Task statement:
Your output should be the full listing, unchanged.

Material supplied:
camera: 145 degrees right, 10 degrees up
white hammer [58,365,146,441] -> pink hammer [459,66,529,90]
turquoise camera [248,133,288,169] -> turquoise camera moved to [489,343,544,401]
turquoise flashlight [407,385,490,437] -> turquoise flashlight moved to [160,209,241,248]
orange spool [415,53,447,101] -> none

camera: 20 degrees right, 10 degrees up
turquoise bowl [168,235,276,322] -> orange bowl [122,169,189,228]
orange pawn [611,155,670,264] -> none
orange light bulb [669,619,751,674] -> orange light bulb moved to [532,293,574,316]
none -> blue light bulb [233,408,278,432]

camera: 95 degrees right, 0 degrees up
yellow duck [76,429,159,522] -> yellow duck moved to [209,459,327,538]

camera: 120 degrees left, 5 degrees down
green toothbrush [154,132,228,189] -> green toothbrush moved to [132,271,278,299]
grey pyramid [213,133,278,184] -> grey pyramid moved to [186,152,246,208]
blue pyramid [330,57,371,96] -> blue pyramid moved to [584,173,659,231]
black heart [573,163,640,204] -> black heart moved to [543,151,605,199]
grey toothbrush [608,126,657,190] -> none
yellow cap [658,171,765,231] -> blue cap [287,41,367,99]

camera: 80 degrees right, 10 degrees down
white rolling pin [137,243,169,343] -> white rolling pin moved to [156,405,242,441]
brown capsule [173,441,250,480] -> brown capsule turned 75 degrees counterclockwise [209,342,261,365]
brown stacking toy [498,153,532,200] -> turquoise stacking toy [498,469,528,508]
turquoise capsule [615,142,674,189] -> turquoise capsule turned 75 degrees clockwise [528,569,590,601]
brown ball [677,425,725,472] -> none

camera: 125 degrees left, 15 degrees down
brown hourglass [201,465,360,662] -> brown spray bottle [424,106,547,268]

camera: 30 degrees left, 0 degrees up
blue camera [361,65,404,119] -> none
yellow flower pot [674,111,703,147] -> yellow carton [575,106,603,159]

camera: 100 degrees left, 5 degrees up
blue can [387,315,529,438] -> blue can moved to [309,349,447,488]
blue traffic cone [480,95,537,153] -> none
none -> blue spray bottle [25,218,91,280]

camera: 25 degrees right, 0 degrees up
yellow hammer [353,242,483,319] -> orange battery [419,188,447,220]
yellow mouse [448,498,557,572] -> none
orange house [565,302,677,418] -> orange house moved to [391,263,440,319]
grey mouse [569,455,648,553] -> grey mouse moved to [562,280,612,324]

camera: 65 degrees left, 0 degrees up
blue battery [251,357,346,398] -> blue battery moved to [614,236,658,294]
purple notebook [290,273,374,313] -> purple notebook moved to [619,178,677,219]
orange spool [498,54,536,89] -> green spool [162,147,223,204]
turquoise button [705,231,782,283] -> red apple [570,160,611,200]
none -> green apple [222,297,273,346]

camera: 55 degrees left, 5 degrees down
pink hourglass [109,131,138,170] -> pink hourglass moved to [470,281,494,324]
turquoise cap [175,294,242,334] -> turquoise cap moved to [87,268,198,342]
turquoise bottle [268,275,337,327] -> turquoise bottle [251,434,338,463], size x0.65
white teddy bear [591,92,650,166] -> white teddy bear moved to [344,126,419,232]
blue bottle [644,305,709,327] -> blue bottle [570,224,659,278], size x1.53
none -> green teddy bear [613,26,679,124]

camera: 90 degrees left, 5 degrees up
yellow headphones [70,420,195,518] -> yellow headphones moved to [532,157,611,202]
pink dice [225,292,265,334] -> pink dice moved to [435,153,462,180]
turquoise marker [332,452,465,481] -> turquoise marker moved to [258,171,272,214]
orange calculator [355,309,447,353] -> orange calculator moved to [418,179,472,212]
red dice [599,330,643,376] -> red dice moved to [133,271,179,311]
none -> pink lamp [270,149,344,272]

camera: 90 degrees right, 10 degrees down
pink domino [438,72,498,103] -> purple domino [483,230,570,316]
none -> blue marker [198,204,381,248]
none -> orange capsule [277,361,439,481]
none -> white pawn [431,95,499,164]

Your response:
camera: 145 degrees right, 10 degrees up
white hammer [58,365,146,441] -> pink hammer [459,66,529,90]
turquoise camera [248,133,288,169] -> turquoise camera moved to [489,343,544,401]
turquoise flashlight [407,385,490,437] -> turquoise flashlight moved to [160,209,241,248]
orange spool [415,53,447,101] -> none

camera: 20 degrees right, 10 degrees up
turquoise bowl [168,235,276,322] -> orange bowl [122,169,189,228]
orange pawn [611,155,670,264] -> none
orange light bulb [669,619,751,674] -> orange light bulb moved to [532,293,574,316]
none -> blue light bulb [233,408,278,432]

camera: 95 degrees right, 0 degrees up
yellow duck [76,429,159,522] -> yellow duck moved to [209,459,327,538]

camera: 120 degrees left, 5 degrees down
green toothbrush [154,132,228,189] -> green toothbrush moved to [132,271,278,299]
grey pyramid [213,133,278,184] -> grey pyramid moved to [186,152,246,208]
blue pyramid [330,57,371,96] -> blue pyramid moved to [584,173,659,231]
black heart [573,163,640,204] -> black heart moved to [543,151,605,199]
grey toothbrush [608,126,657,190] -> none
yellow cap [658,171,765,231] -> blue cap [287,41,367,99]

camera: 80 degrees right, 10 degrees down
white rolling pin [137,243,169,343] -> white rolling pin moved to [156,405,242,441]
brown capsule [173,441,250,480] -> brown capsule turned 75 degrees counterclockwise [209,342,261,365]
brown stacking toy [498,153,532,200] -> turquoise stacking toy [498,469,528,508]
turquoise capsule [615,142,674,189] -> turquoise capsule turned 75 degrees clockwise [528,569,590,601]
brown ball [677,425,725,472] -> none

camera: 125 degrees left, 15 degrees down
brown hourglass [201,465,360,662] -> brown spray bottle [424,106,547,268]

camera: 30 degrees left, 0 degrees up
blue camera [361,65,404,119] -> none
yellow flower pot [674,111,703,147] -> yellow carton [575,106,603,159]

camera: 100 degrees left, 5 degrees up
blue can [387,315,529,438] -> blue can moved to [309,349,447,488]
blue traffic cone [480,95,537,153] -> none
none -> blue spray bottle [25,218,91,280]

camera: 25 degrees right, 0 degrees up
yellow hammer [353,242,483,319] -> orange battery [419,188,447,220]
yellow mouse [448,498,557,572] -> none
orange house [565,302,677,418] -> orange house moved to [391,263,440,319]
grey mouse [569,455,648,553] -> grey mouse moved to [562,280,612,324]

camera: 65 degrees left, 0 degrees up
blue battery [251,357,346,398] -> blue battery moved to [614,236,658,294]
purple notebook [290,273,374,313] -> purple notebook moved to [619,178,677,219]
orange spool [498,54,536,89] -> green spool [162,147,223,204]
turquoise button [705,231,782,283] -> red apple [570,160,611,200]
none -> green apple [222,297,273,346]

camera: 55 degrees left, 5 degrees down
pink hourglass [109,131,138,170] -> pink hourglass moved to [470,281,494,324]
turquoise cap [175,294,242,334] -> turquoise cap moved to [87,268,198,342]
turquoise bottle [268,275,337,327] -> turquoise bottle [251,434,338,463], size x0.65
white teddy bear [591,92,650,166] -> white teddy bear moved to [344,126,419,232]
blue bottle [644,305,709,327] -> blue bottle [570,224,659,278], size x1.53
none -> green teddy bear [613,26,679,124]

camera: 90 degrees left, 5 degrees up
yellow headphones [70,420,195,518] -> yellow headphones moved to [532,157,611,202]
pink dice [225,292,265,334] -> pink dice moved to [435,153,462,180]
turquoise marker [332,452,465,481] -> turquoise marker moved to [258,171,272,214]
orange calculator [355,309,447,353] -> orange calculator moved to [418,179,472,212]
red dice [599,330,643,376] -> red dice moved to [133,271,179,311]
none -> pink lamp [270,149,344,272]

camera: 90 degrees right, 10 degrees down
pink domino [438,72,498,103] -> purple domino [483,230,570,316]
none -> blue marker [198,204,381,248]
none -> orange capsule [277,361,439,481]
none -> white pawn [431,95,499,164]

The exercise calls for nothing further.